### What this task involves:
Each record below should be returned exactly, with its pictures left out.

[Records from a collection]
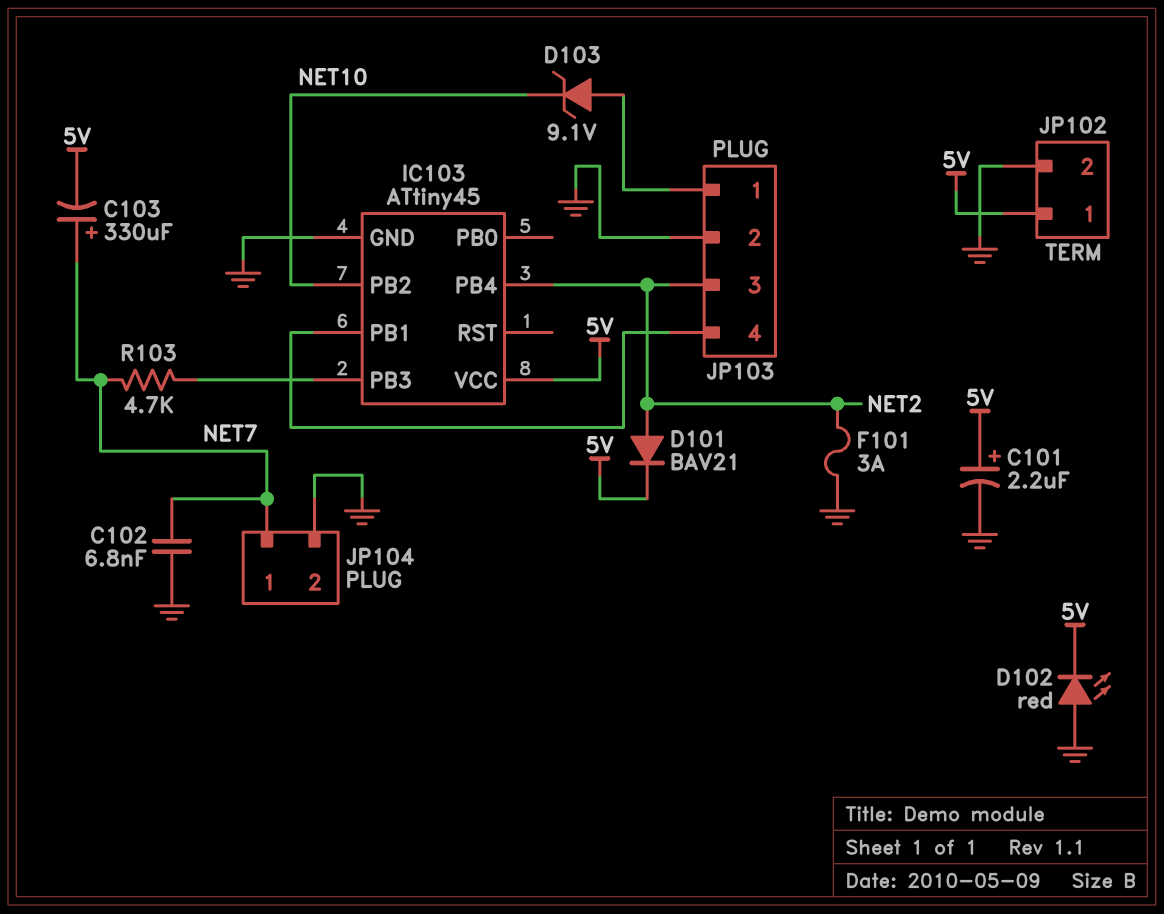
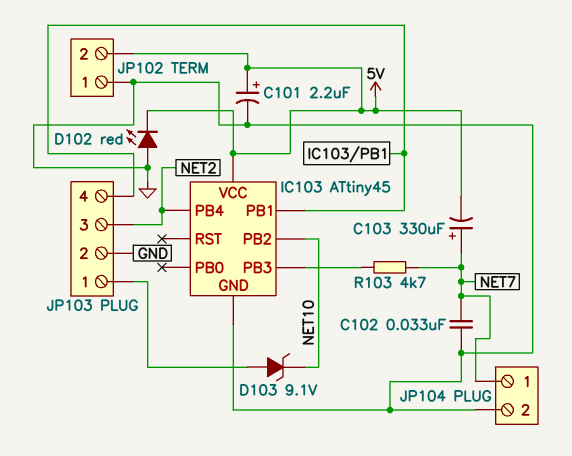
C102: 6.8nF (GND, NET7) -> 33nF (GND, NET7)
D101: diode BAV21 (A NET2, K 5V) -> none
F101: 3A (GND, NET2) -> none
JP102 pin 1: 5V -> GND
JP102 pin 2: GND -> 5V

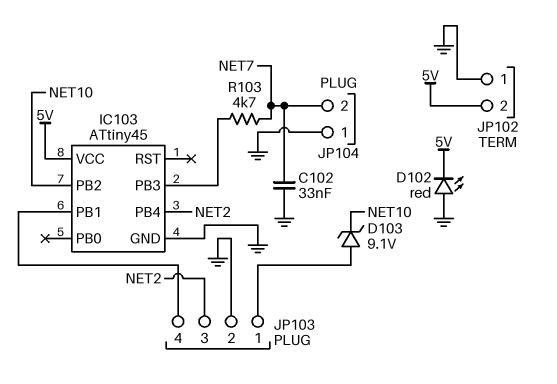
C101: 2.2uF (plus 5V, minus GND) -> none
C103: 330uF (plus NET7, minus 5V) -> none
JP104 pin 1: NET7 -> GND
JP104 pin 2: GND -> NET7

### Answer below:
C102: 6.8nF (GND, NET7) -> 33nF (GND, NET7)
D101: diode BAV21 (A NET2, K 5V) -> none
F101: 3A (GND, NET2) -> none
JP102 pin 1: 5V -> GND
JP102 pin 2: GND -> 5V

C101: 2.2uF (plus 5V, minus GND) -> none
C103: 330uF (plus NET7, minus 5V) -> none
JP104 pin 1: NET7 -> GND
JP104 pin 2: GND -> NET7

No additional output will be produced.